DIRECTIONS: Extract the text of every item below word for word, leaving out the pictures.

ENTRIES SHOWN:
##########

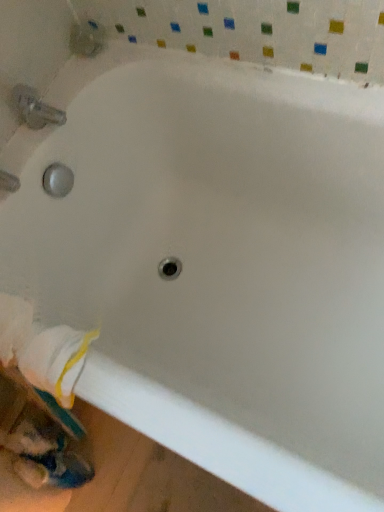
Where is `vacant position to the left of matte silver faucet at upper left`? vacant position to the left of matte silver faucet at upper left is located at coordinates (19, 144).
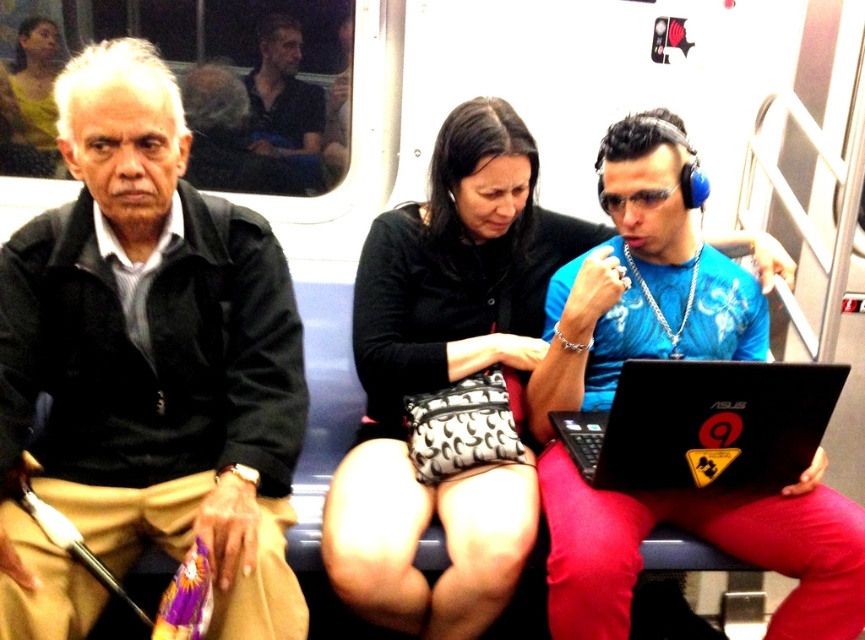
You are a passenger on the subway and you have a black matte laptop at center and a matte yellow shirt at upper left in your view. Which object is closer to you?

The black matte laptop at center is closer to you because it is in front of the matte yellow shirt at upper left.

You are a passenger on the subway and want to know if the point at coordinate (693, 268) is closer to you than the point at (774, 444). Can you determine this based on the scene?

Point (693, 268) is further to the camera than point (774, 444), so the point at (774, 444) is closer to you.

You are a photographer trying to capture a candid shot of the woman with the black fabric purse at center without her noticing. You have a camera that has a minimum focusing distance of 1.5 meters. Can you take the photo from where you are standing?

The black fabric purse at center and camera are 1.51 meters apart from each other. Since the minimum focusing distance is 1.5 meters, the photographer can take the photo as the distance is just beyond the required minimum.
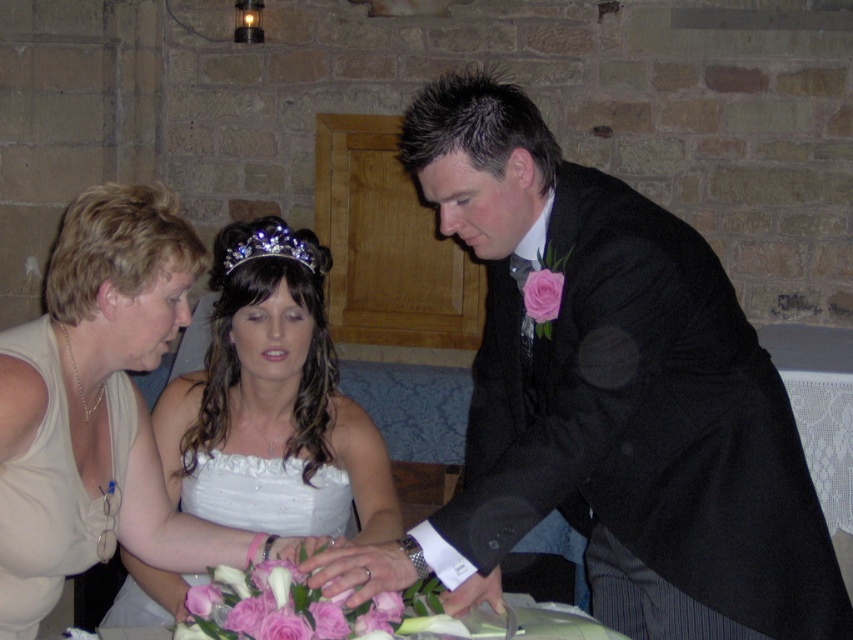
Question: Is matte black suit at center positioned behind swarthy crystal tiara at center?

Choices:
 (A) yes
 (B) no

Answer: (B)

Question: Is matte black suit at center to the right of white satin wedding dress at center from the viewer's perspective?

Choices:
 (A) no
 (B) yes

Answer: (B)

Question: Is white satin dress at center behind white satin wedding dress at center?

Choices:
 (A) yes
 (B) no

Answer: (B)

Question: Which object is positioned farthest from the matte black suit at center?

Choices:
 (A) white satin dress at center
 (B) white satin wedding dress at center
 (C) swarthy crystal tiara at center

Answer: (C)

Question: Which object appears closest to the camera in this image?

Choices:
 (A) matte black suit at center
 (B) white satin wedding dress at center

Answer: (A)

Question: Which object is the closest to the matte black suit at center?

Choices:
 (A) swarthy crystal tiara at center
 (B) white satin dress at center
 (C) white satin wedding dress at center

Answer: (B)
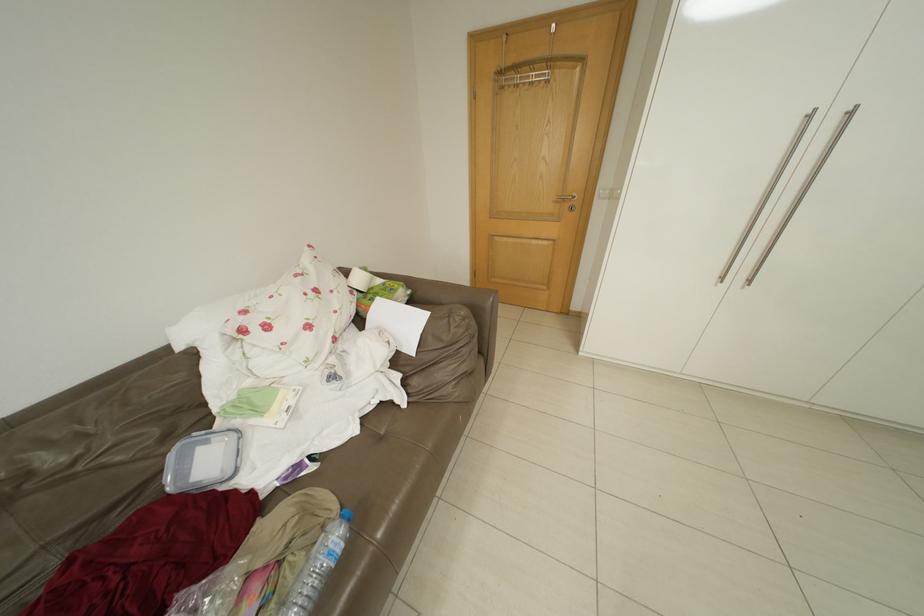
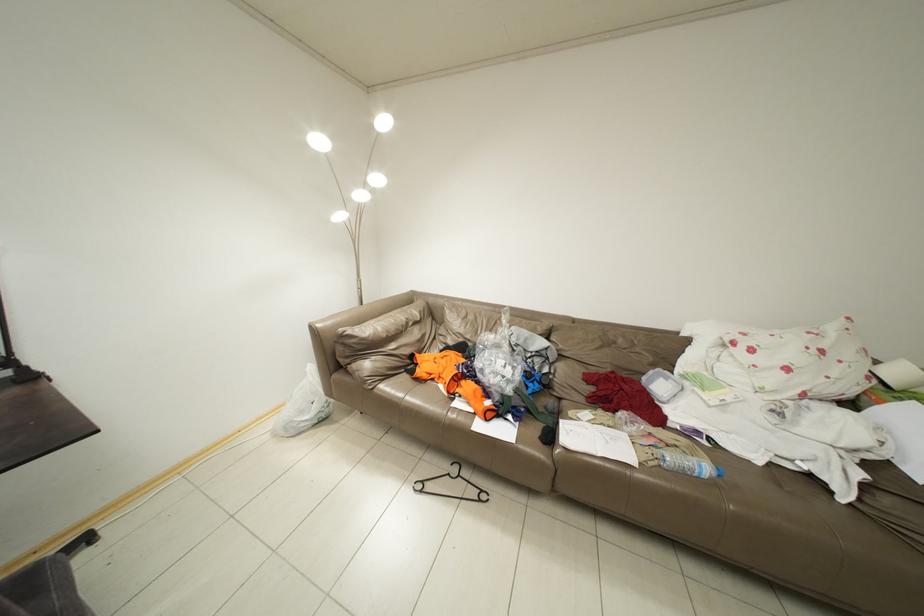
First-person continuous shooting, in which direction is the camera rotating?

The rotation direction of the camera is left-down.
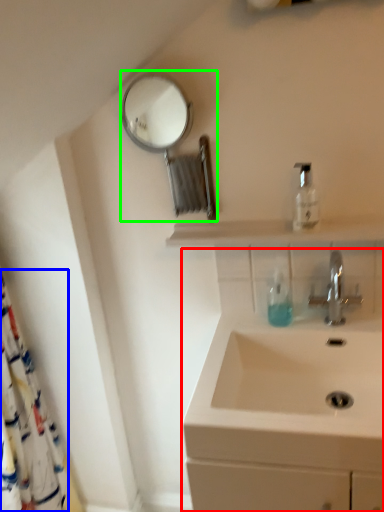
Question: Which object is the farthest from sink (highlighted by a red box)? Choose among these: shower curtain (highlighted by a blue box) or mirror (highlighted by a green box).

Choices:
 (A) shower curtain
 (B) mirror

Answer: (B)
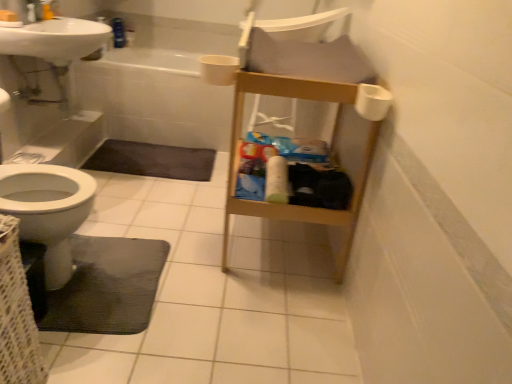
This screenshot has width=512, height=384. I want to click on vacant area that is in front of dark gray matte bath mat at lower left, which is the second bath mat in front-to-back order, so click(x=152, y=197).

##########

RESULT:
Where is `vacant position to the left of matte silver faucet at upper left`? vacant position to the left of matte silver faucet at upper left is located at coordinates (19, 144).
You are a passenger on the subway and you have a black matte laptop at center and a matte yellow shirt at upper left in your view. Which object is closer to you?

The black matte laptop at center is closer to you because it is in front of the matte yellow shirt at upper left.

You are a passenger on the subway and want to know if the point at coordinate (693, 268) is closer to you than the point at (774, 444). Can you determine this based on the scene?

Point (693, 268) is further to the camera than point (774, 444), so the point at (774, 444) is closer to you.

You are a photographer trying to capture a candid shot of the woman with the black fabric purse at center without her noticing. You have a camera that has a minimum focusing distance of 1.5 meters. Can you take the photo from where you are standing?

The black fabric purse at center and camera are 1.51 meters apart from each other. Since the minimum focusing distance is 1.5 meters, the photographer can take the photo as the distance is just beyond the required minimum.
Question: Is matte black suit at center positioned behind swarthy crystal tiara at center?

Choices:
 (A) yes
 (B) no

Answer: (B)

Question: Is matte black suit at center to the right of white satin wedding dress at center from the viewer's perspective?

Choices:
 (A) no
 (B) yes

Answer: (B)

Question: Is white satin dress at center behind white satin wedding dress at center?

Choices:
 (A) yes
 (B) no

Answer: (B)

Question: Which object is positioned farthest from the matte black suit at center?

Choices:
 (A) white satin dress at center
 (B) white satin wedding dress at center
 (C) swarthy crystal tiara at center

Answer: (C)

Question: Which object appears closest to the camera in this image?

Choices:
 (A) matte black suit at center
 (B) white satin wedding dress at center

Answer: (A)

Question: Which object is the closest to the matte black suit at center?

Choices:
 (A) swarthy crystal tiara at center
 (B) white satin dress at center
 (C) white satin wedding dress at center

Answer: (B)
First-person continuous shooting, in which direction is the camera rotating?

The rotation direction of the camera is left-down.
Question: Which object is the farthest from sink (highlighted by a red box)? Choose among these: shower curtain (highlighted by a blue box) or mirror (highlighted by a green box).

Choices:
 (A) shower curtain
 (B) mirror

Answer: (B)
This screenshot has width=512, height=384. I want to click on vacant area that is in front of dark gray matte bath mat at lower left, which is the second bath mat in front-to-back order, so click(x=152, y=197).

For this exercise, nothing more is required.